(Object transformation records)
━━━━━━━━━━━━━━━━

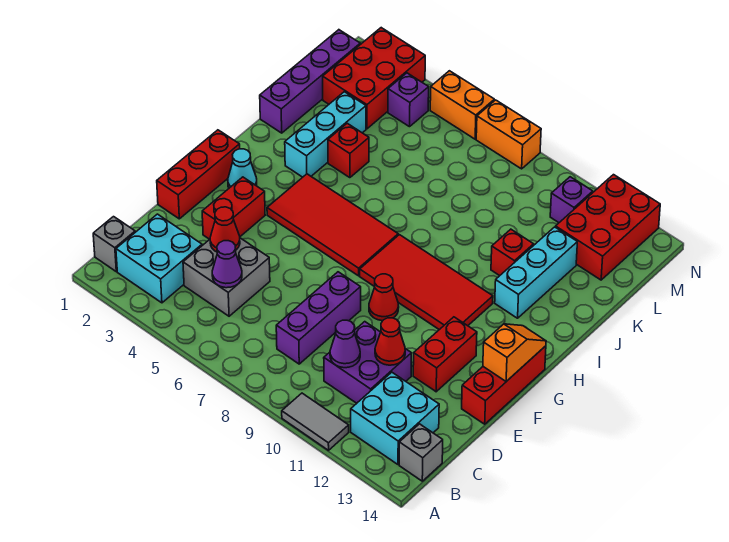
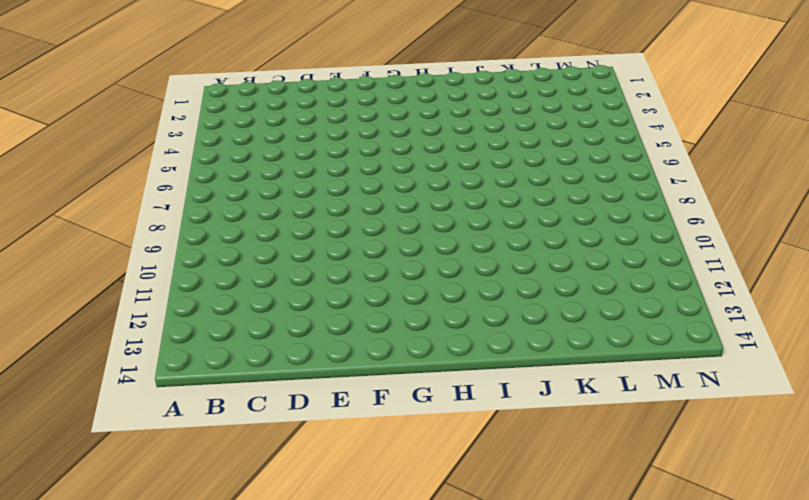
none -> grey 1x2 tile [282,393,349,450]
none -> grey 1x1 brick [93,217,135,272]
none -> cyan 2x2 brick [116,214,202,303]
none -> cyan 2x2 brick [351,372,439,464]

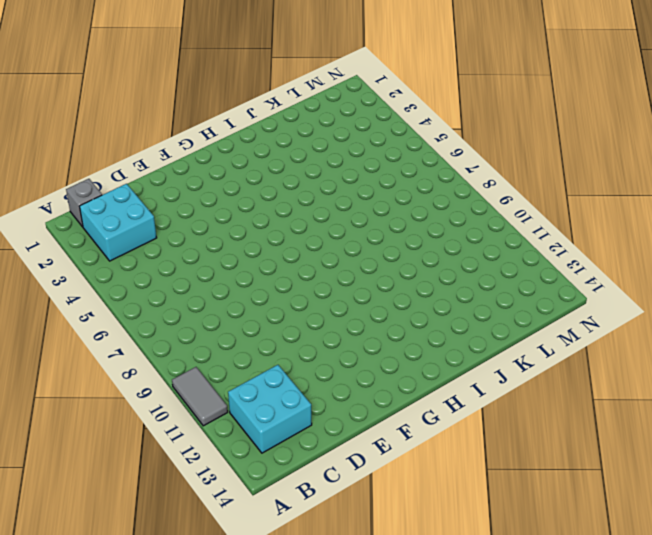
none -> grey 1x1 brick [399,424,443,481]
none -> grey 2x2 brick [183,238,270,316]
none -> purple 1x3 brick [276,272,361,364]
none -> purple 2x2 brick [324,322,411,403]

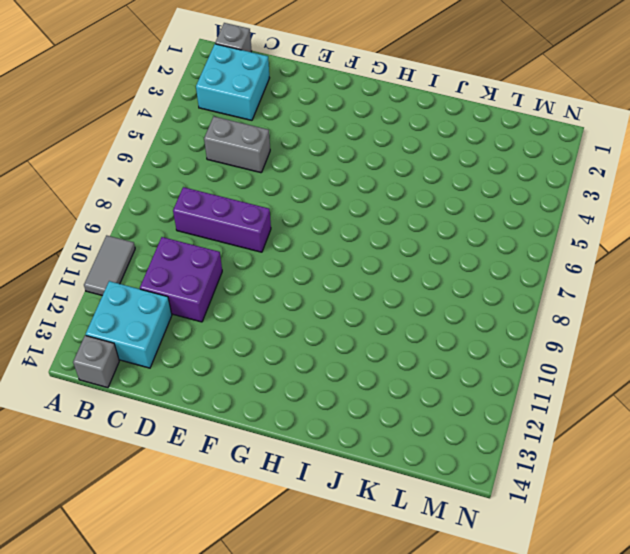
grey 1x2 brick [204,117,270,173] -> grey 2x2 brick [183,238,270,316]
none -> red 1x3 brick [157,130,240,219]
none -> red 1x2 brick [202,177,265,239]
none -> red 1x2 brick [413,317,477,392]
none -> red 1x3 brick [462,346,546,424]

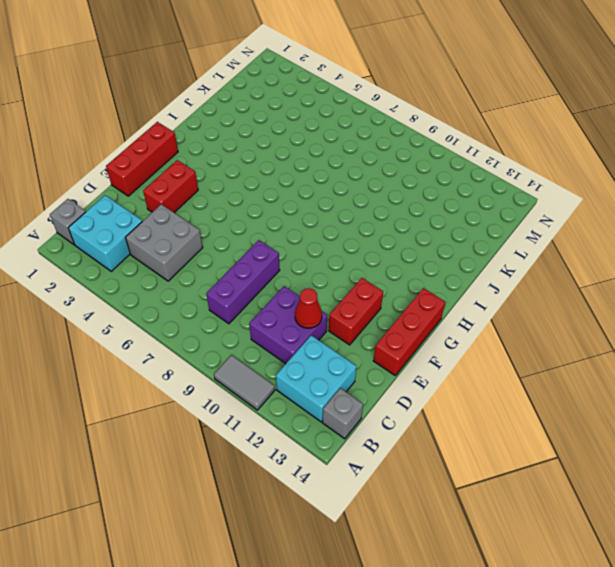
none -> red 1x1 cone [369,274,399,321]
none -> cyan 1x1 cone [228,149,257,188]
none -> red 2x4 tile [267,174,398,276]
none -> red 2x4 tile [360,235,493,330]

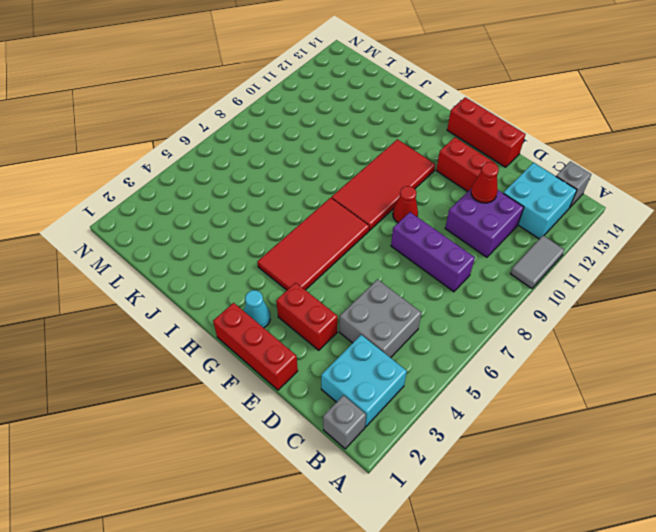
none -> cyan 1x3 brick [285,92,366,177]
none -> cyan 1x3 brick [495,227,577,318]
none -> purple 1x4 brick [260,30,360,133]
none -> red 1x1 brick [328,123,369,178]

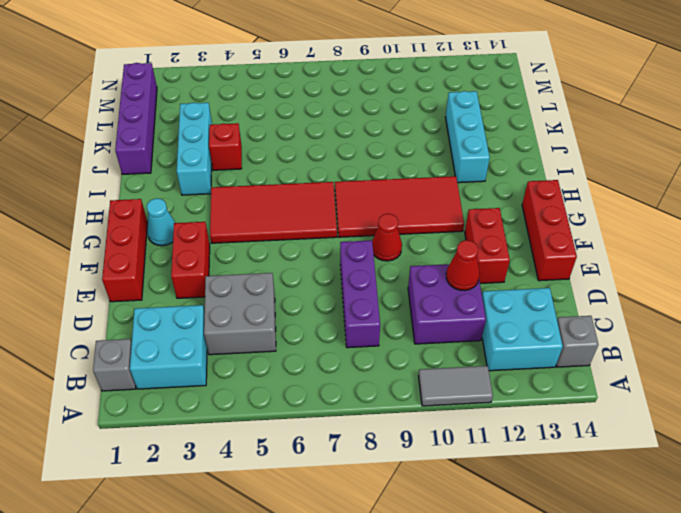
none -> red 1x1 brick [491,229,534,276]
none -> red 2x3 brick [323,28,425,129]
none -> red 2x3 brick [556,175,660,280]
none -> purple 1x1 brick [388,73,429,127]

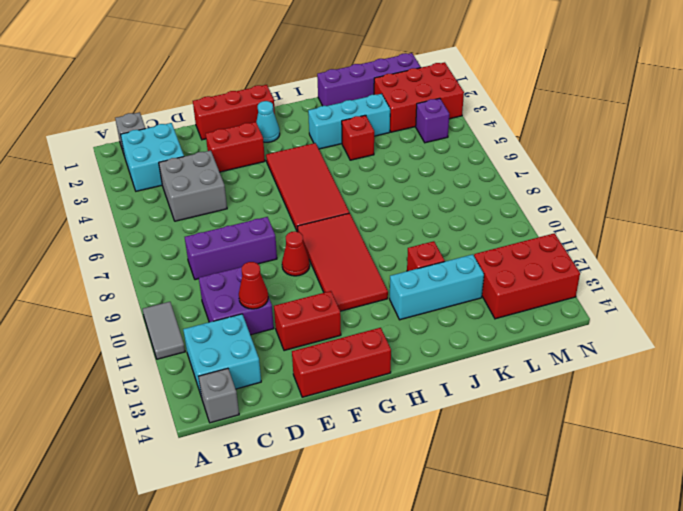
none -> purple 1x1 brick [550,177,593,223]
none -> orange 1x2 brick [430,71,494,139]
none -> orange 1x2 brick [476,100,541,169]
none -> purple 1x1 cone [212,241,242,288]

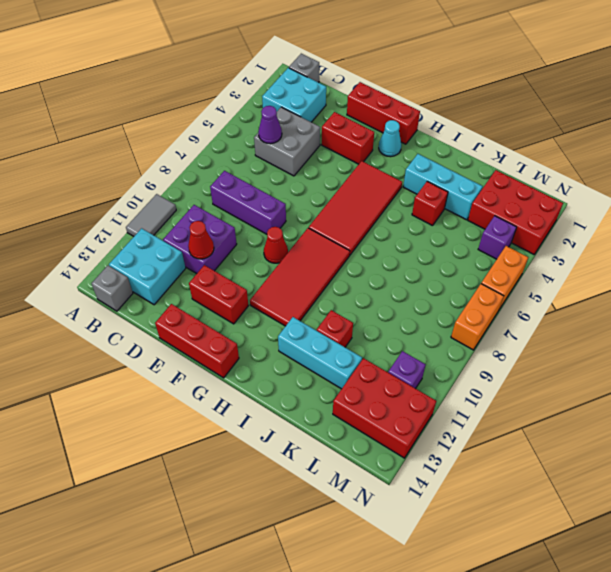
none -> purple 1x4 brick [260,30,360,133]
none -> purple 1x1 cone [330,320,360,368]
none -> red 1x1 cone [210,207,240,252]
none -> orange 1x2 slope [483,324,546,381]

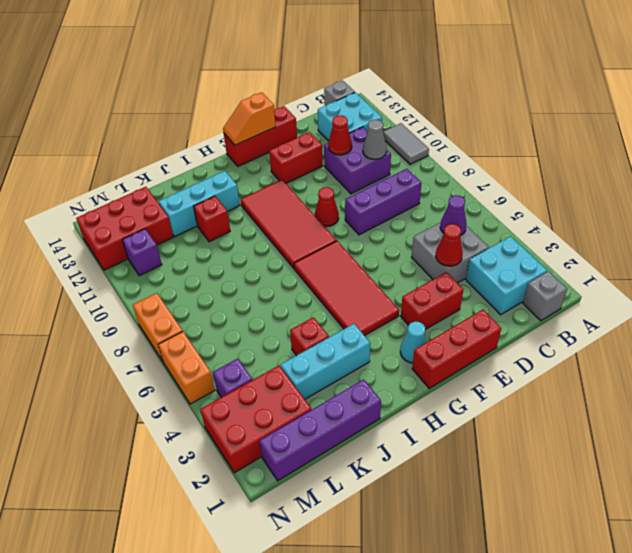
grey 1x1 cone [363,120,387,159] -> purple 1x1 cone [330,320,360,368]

━━━━━━━━━━━━━━━━

- **Exercise brief**
Look through the data above. Copy every line with the string "cone" in it.

- **Solution for this task**
none -> red 1x1 cone [369,274,399,321]
none -> cyan 1x1 cone [228,149,257,188]
none -> purple 1x1 cone [212,241,242,288]
none -> purple 1x1 cone [330,320,360,368]
none -> red 1x1 cone [210,207,240,252]
grey 1x1 cone [363,120,387,159] -> purple 1x1 cone [330,320,360,368]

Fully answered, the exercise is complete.